--- DATA PROVIDED Enclosed Below ---

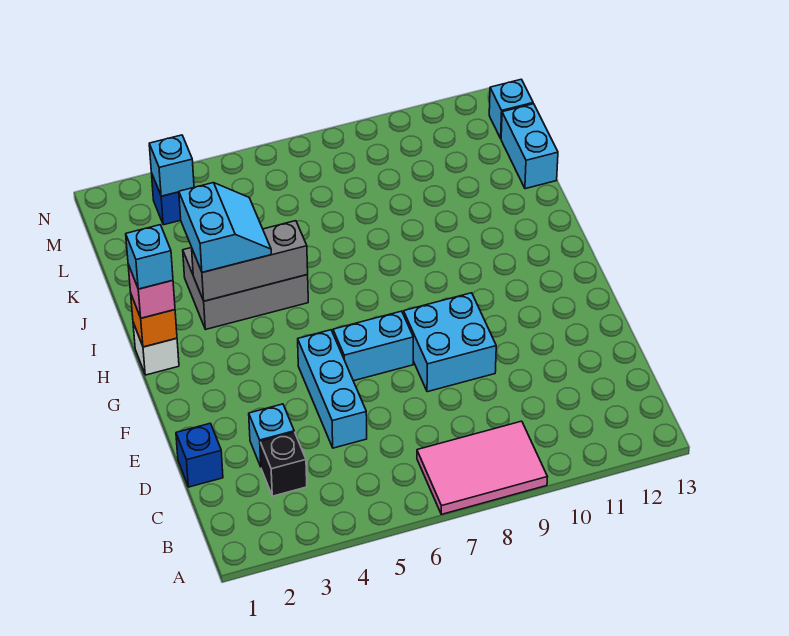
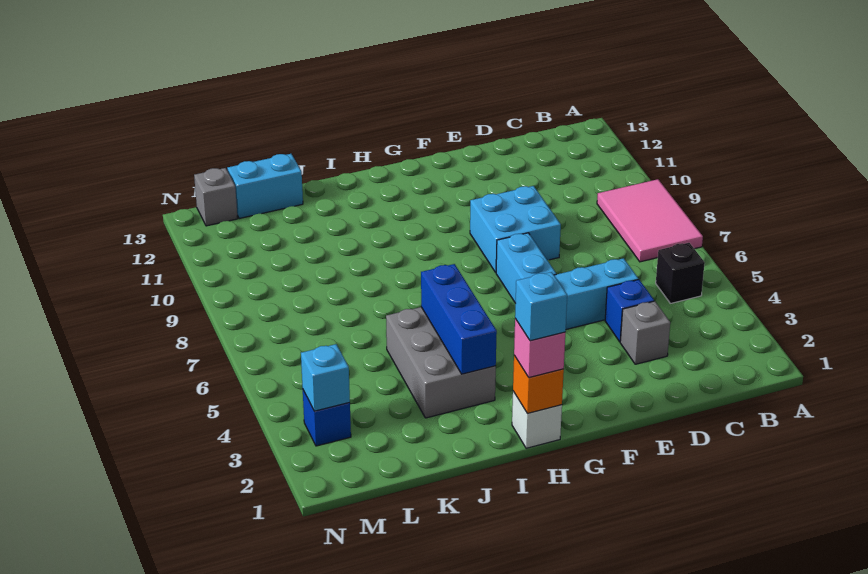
black brick C3 level 1 -> black brick B5 level 1
blue brick D1 level 1 -> blue brick D4 level 1
cyan brick D3 level 1 -> grey brick D3 level 1
grey brick I3:I5 level 2 -> blue brick I3:I5 level 2
cyan slope I3:J4 level 3 top 3 -> none
cyan brick M13 level 1 -> grey brick M13 level 1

--- End of Enclosed DATA PROVIDED ---

◆ TASK DIRECTIONS ◆
The required result is an exact repeat of the records above from the line containing "blue brick D1" to their final line.

◆ ANSWER TO THIS EXERCISE ◆
blue brick D1 level 1 -> blue brick D4 level 1
cyan brick D3 level 1 -> grey brick D3 level 1
grey brick I3:I5 level 2 -> blue brick I3:I5 level 2
cyan slope I3:J4 level 3 top 3 -> none
cyan brick M13 level 1 -> grey brick M13 level 1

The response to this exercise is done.